- What to do -
Copy out all lines of the records in which the word "none" appears.

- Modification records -
- - -

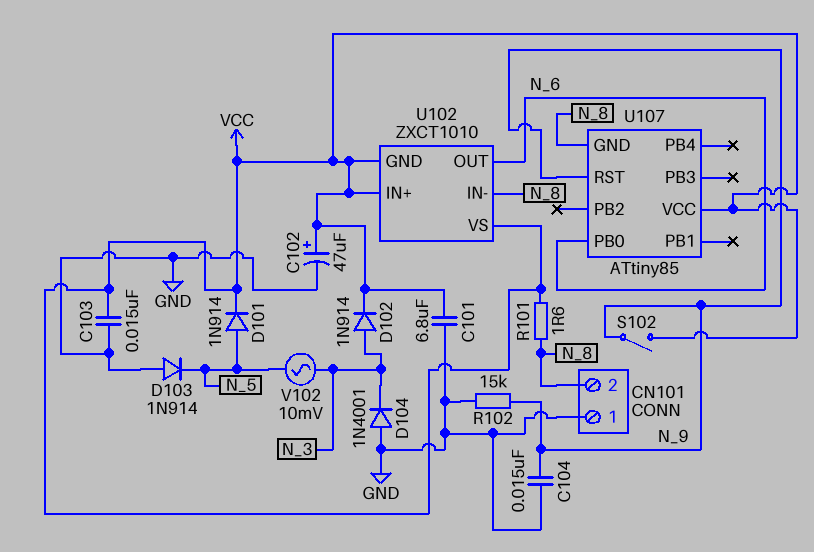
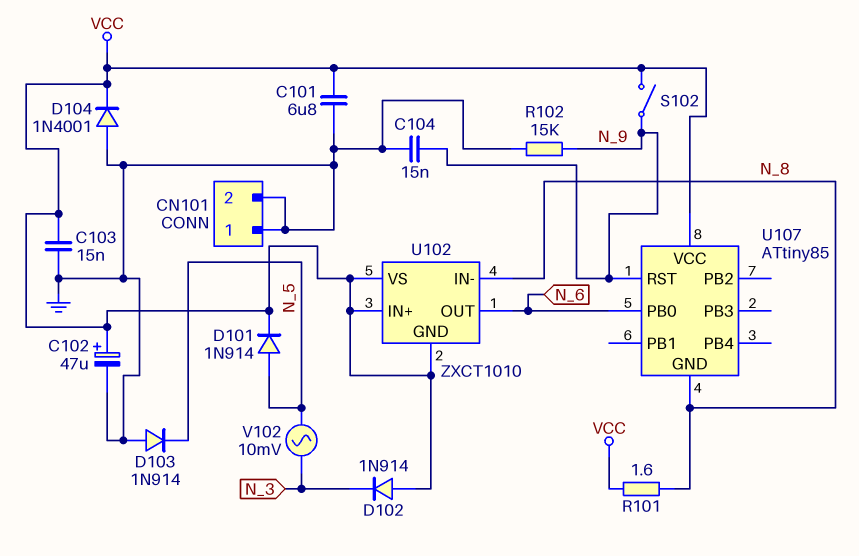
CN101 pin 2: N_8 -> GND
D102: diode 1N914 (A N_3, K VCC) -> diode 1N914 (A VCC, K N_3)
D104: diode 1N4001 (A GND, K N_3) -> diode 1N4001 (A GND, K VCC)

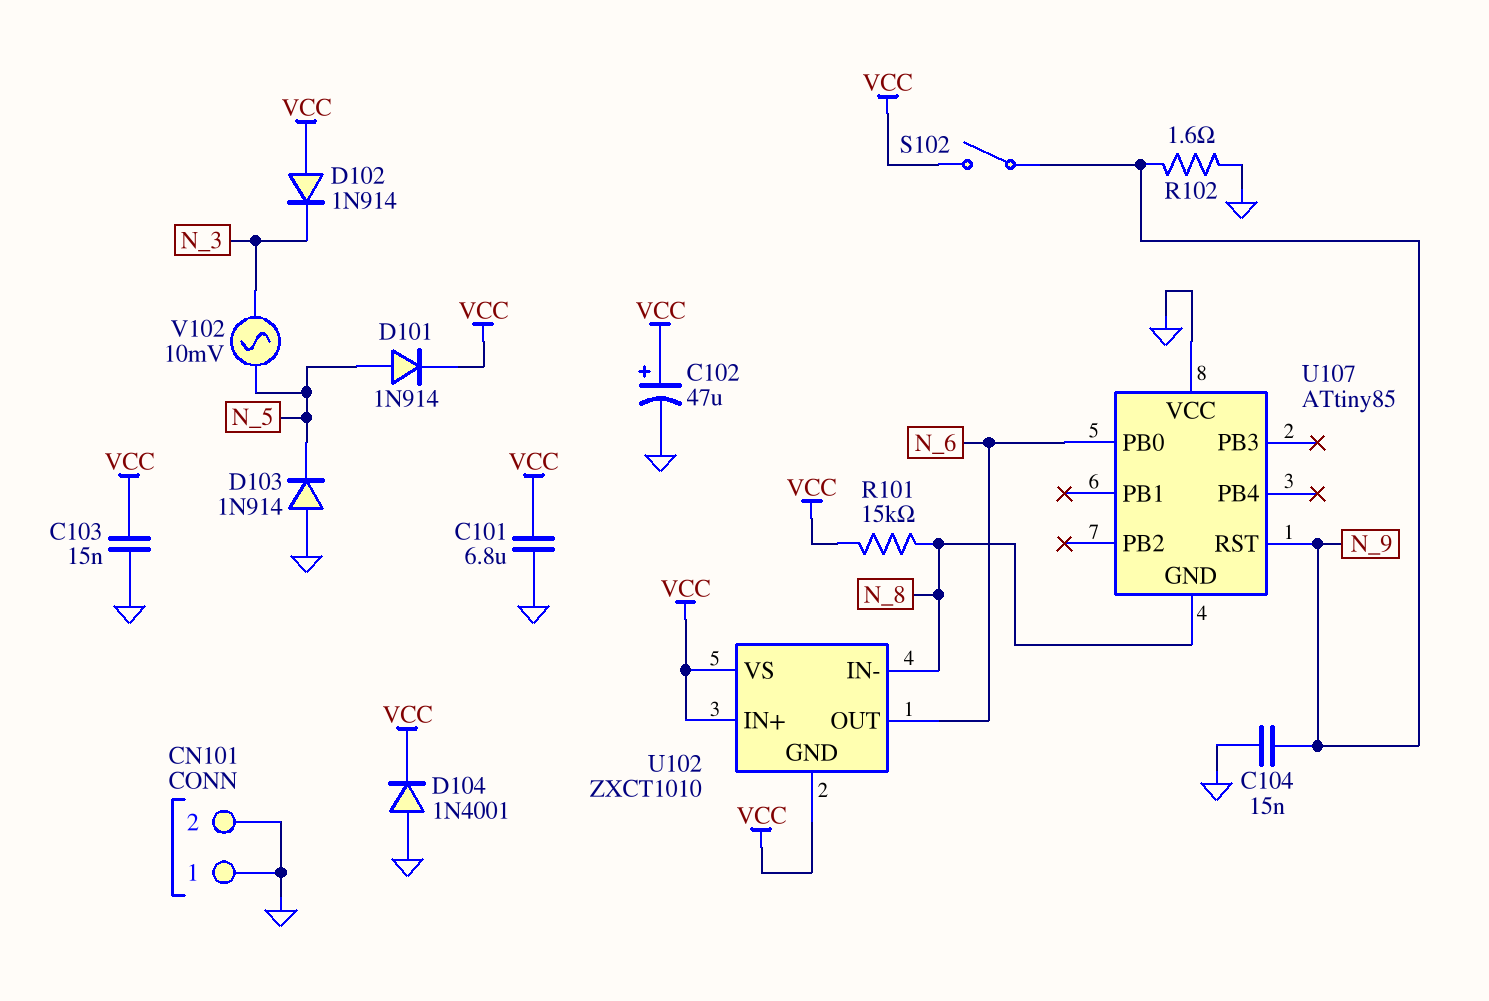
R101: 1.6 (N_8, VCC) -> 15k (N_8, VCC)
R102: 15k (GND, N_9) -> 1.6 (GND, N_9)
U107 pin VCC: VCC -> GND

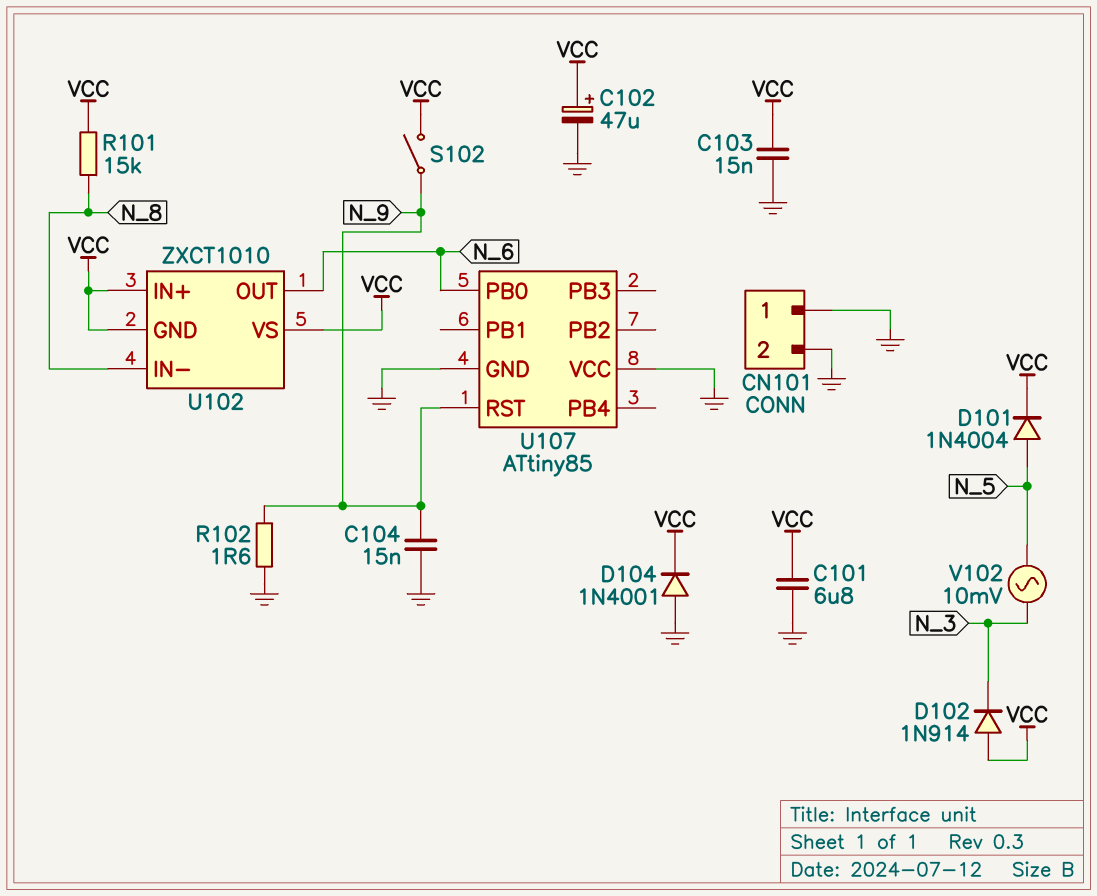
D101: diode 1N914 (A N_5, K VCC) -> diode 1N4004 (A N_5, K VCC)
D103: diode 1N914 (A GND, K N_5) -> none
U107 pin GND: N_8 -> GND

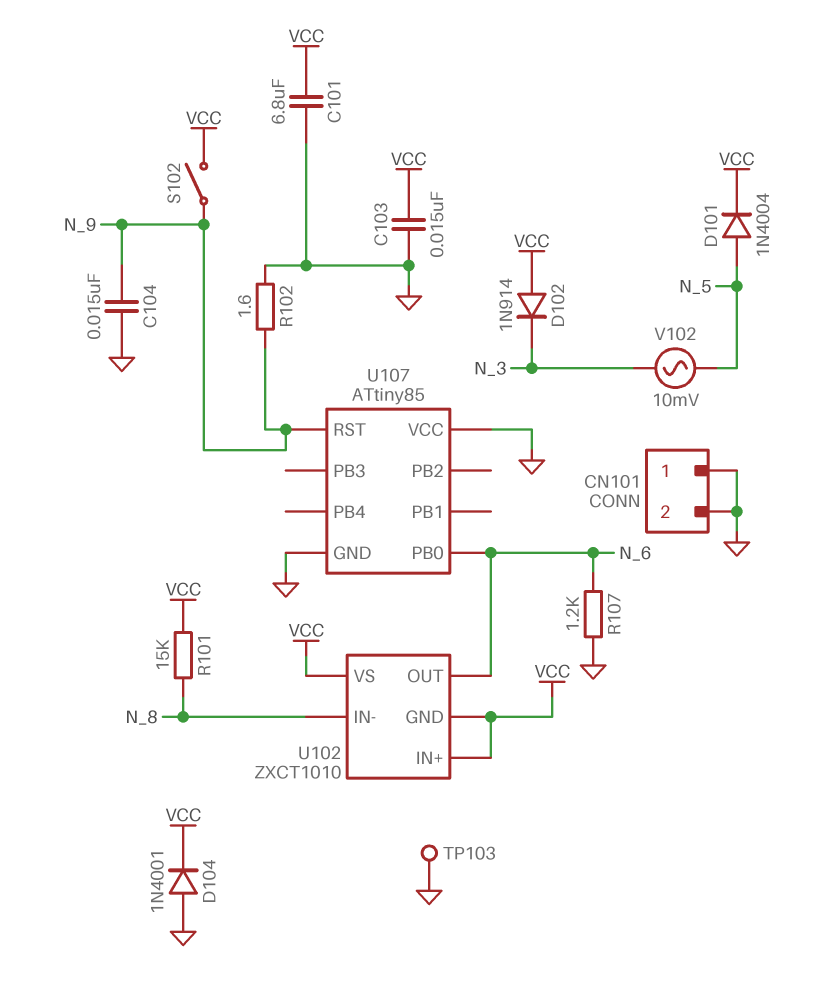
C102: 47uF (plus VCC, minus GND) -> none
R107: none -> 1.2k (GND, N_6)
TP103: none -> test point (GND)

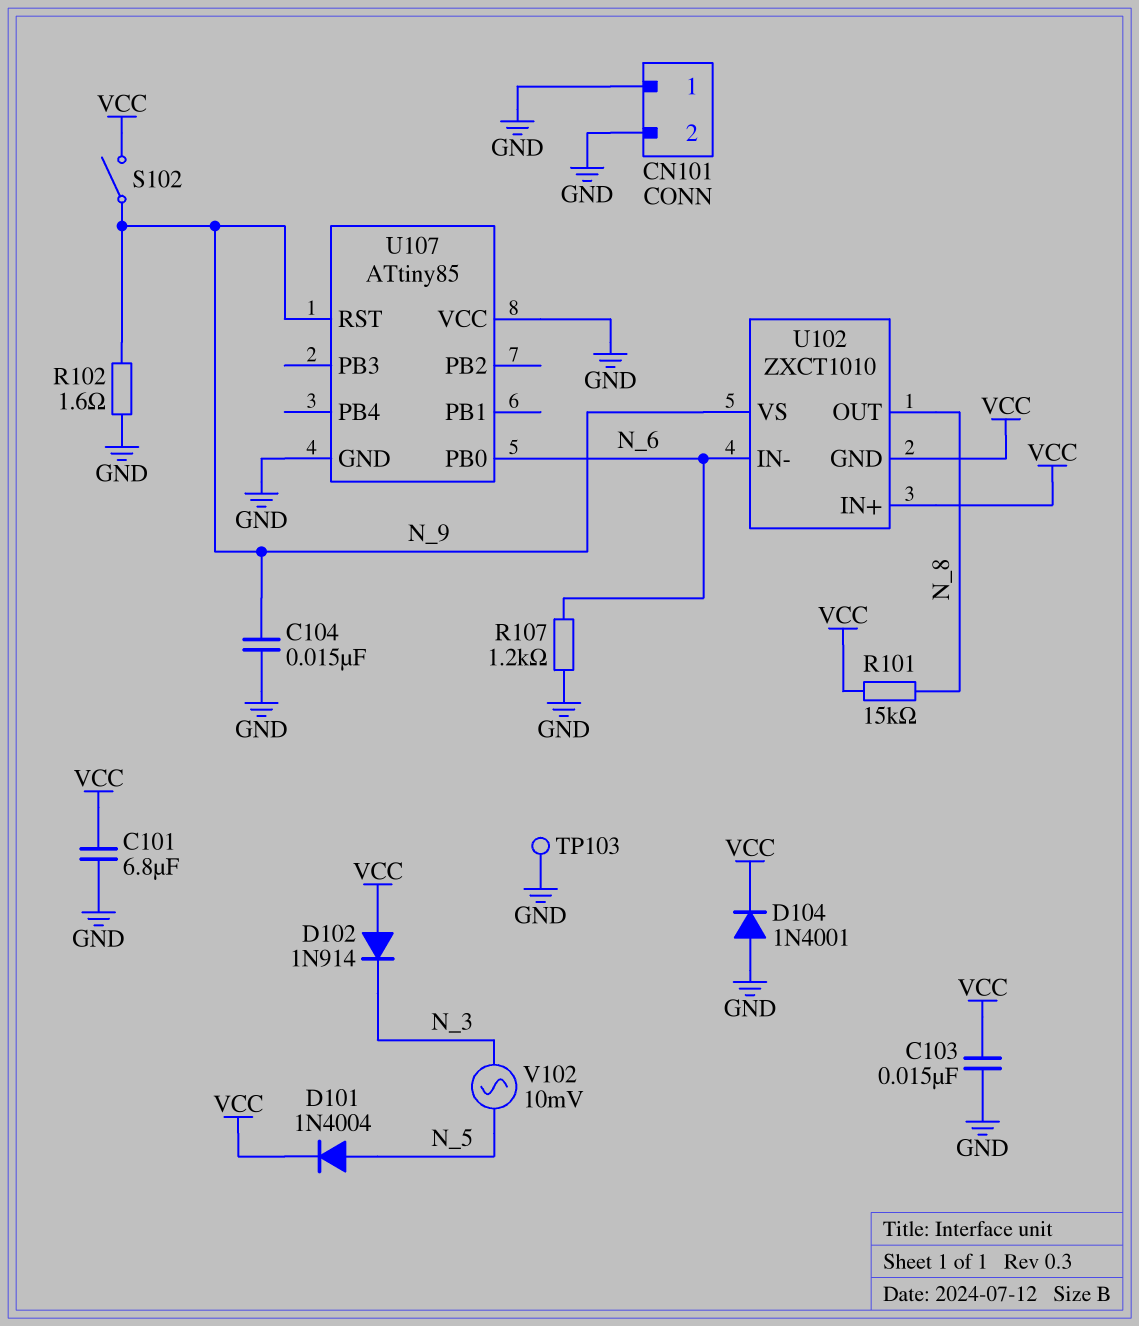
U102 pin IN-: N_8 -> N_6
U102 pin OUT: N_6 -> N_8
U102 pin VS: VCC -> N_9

- - -

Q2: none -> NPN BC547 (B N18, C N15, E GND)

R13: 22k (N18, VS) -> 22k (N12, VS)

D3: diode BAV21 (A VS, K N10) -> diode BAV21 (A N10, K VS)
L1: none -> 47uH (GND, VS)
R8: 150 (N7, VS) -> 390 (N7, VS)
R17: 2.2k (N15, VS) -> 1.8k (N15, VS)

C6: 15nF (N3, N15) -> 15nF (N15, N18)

- - -

- Result of the task -
D103: diode 1N914 (A GND, K N_5) -> none
C102: 47uF (plus VCC, minus GND) -> none
R107: none -> 1.2k (GND, N_6)
TP103: none -> test point (GND)
Q2: none -> NPN BC547 (B N18, C N15, E GND)
L1: none -> 47uH (GND, VS)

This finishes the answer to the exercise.